▸ **Your objective**
Return the data below exactly, stopping after the line with "R7: 1.5k (IC2/Q6, LED_A2)".
* * * * * * * * *
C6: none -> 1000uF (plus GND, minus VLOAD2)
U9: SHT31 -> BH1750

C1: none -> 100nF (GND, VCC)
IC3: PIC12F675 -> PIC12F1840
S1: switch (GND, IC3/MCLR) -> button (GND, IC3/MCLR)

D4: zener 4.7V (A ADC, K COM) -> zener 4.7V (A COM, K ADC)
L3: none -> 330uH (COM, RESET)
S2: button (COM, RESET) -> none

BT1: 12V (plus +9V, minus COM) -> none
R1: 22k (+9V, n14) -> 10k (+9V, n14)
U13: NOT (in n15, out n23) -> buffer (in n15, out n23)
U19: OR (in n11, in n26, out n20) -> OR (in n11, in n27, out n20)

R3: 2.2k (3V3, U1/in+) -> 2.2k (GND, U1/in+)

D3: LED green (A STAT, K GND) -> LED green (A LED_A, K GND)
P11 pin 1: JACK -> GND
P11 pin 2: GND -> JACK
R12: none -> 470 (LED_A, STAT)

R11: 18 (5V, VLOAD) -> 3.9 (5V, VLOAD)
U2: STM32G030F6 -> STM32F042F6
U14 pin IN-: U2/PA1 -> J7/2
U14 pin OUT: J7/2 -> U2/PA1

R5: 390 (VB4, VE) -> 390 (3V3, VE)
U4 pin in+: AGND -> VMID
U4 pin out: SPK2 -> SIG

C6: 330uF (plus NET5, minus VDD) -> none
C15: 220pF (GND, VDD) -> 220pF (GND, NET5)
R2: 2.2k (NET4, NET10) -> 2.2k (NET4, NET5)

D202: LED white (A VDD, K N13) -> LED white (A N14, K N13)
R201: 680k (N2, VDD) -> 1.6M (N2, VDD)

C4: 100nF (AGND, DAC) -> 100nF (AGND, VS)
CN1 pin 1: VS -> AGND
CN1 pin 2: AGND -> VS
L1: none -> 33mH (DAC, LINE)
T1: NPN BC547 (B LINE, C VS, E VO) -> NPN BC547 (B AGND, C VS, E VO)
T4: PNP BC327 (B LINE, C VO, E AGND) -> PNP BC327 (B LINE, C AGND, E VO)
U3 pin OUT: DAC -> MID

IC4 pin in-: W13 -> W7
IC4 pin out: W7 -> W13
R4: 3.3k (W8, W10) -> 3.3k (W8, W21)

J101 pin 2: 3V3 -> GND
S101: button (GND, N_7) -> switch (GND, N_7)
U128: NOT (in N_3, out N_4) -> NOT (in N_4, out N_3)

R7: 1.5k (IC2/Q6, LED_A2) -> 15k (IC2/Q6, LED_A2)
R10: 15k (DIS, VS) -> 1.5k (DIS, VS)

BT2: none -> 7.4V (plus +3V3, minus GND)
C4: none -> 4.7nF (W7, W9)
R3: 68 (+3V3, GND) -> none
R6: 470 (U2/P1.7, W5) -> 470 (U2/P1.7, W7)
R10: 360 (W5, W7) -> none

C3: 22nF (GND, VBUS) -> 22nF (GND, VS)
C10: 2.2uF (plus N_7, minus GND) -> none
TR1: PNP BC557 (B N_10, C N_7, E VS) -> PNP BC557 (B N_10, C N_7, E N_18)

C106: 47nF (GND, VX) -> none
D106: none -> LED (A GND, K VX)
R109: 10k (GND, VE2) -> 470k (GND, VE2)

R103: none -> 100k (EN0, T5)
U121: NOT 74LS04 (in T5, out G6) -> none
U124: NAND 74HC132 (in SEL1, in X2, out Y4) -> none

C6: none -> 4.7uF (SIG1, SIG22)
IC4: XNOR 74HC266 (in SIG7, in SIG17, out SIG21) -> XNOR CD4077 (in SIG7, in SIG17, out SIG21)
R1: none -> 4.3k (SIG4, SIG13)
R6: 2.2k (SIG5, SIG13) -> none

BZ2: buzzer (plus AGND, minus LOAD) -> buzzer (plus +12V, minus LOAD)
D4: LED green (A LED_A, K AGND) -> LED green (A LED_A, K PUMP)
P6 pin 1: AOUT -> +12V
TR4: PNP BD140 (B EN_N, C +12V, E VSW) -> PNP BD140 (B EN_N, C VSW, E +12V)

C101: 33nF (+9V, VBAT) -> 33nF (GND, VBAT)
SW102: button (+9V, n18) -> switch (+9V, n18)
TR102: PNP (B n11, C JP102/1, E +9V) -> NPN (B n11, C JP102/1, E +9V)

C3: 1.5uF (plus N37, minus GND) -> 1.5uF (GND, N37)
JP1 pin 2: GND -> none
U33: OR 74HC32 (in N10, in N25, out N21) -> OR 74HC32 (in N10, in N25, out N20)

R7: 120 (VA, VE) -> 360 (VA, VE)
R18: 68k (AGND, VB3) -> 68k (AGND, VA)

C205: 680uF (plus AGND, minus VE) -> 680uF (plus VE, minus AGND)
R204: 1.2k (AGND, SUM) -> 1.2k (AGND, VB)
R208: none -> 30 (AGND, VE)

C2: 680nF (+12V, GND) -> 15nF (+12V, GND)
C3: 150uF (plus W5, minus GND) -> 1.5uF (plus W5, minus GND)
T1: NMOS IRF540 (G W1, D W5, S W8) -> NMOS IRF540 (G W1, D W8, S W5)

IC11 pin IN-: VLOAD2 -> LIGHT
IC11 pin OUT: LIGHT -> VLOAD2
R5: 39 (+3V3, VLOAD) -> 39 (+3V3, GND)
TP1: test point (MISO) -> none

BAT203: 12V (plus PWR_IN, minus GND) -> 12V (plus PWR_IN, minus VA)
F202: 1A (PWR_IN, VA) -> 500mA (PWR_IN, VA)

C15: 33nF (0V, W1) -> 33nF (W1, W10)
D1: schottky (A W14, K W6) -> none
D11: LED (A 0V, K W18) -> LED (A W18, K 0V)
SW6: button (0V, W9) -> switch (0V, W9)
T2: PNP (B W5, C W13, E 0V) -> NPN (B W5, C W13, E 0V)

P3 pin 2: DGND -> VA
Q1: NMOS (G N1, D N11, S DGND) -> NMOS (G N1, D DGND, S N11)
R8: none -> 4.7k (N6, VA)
* * * * * * * * *
▸ **Answer to the problem**
C6: none -> 1000uF (plus GND, minus VLOAD2)
U9: SHT31 -> BH1750

C1: none -> 100nF (GND, VCC)
IC3: PIC12F675 -> PIC12F1840
S1: switch (GND, IC3/MCLR) -> button (GND, IC3/MCLR)

D4: zener 4.7V (A ADC, K COM) -> zener 4.7V (A COM, K ADC)
L3: none -> 330uH (COM, RESET)
S2: button (COM, RESET) -> none

BT1: 12V (plus +9V, minus COM) -> none
R1: 22k (+9V, n14) -> 10k (+9V, n14)
U13: NOT (in n15, out n23) -> buffer (in n15, out n23)
U19: OR (in n11, in n26, out n20) -> OR (in n11, in n27, out n20)

R3: 2.2k (3V3, U1/in+) -> 2.2k (GND, U1/in+)

D3: LED green (A STAT, K GND) -> LED green (A LED_A, K GND)
P11 pin 1: JACK -> GND
P11 pin 2: GND -> JACK
R12: none -> 470 (LED_A, STAT)

R11: 18 (5V, VLOAD) -> 3.9 (5V, VLOAD)
U2: STM32G030F6 -> STM32F042F6
U14 pin IN-: U2/PA1 -> J7/2
U14 pin OUT: J7/2 -> U2/PA1

R5: 390 (VB4, VE) -> 390 (3V3, VE)
U4 pin in+: AGND -> VMID
U4 pin out: SPK2 -> SIG

C6: 330uF (plus NET5, minus VDD) -> none
C15: 220pF (GND, VDD) -> 220pF (GND, NET5)
R2: 2.2k (NET4, NET10) -> 2.2k (NET4, NET5)

D202: LED white (A VDD, K N13) -> LED white (A N14, K N13)
R201: 680k (N2, VDD) -> 1.6M (N2, VDD)

C4: 100nF (AGND, DAC) -> 100nF (AGND, VS)
CN1 pin 1: VS -> AGND
CN1 pin 2: AGND -> VS
L1: none -> 33mH (DAC, LINE)
T1: NPN BC547 (B LINE, C VS, E VO) -> NPN BC547 (B AGND, C VS, E VO)
T4: PNP BC327 (B LINE, C VO, E AGND) -> PNP BC327 (B LINE, C AGND, E VO)
U3 pin OUT: DAC -> MID

IC4 pin in-: W13 -> W7
IC4 pin out: W7 -> W13
R4: 3.3k (W8, W10) -> 3.3k (W8, W21)

J101 pin 2: 3V3 -> GND
S101: button (GND, N_7) -> switch (GND, N_7)
U128: NOT (in N_3, out N_4) -> NOT (in N_4, out N_3)

R7: 1.5k (IC2/Q6, LED_A2) -> 15k (IC2/Q6, LED_A2)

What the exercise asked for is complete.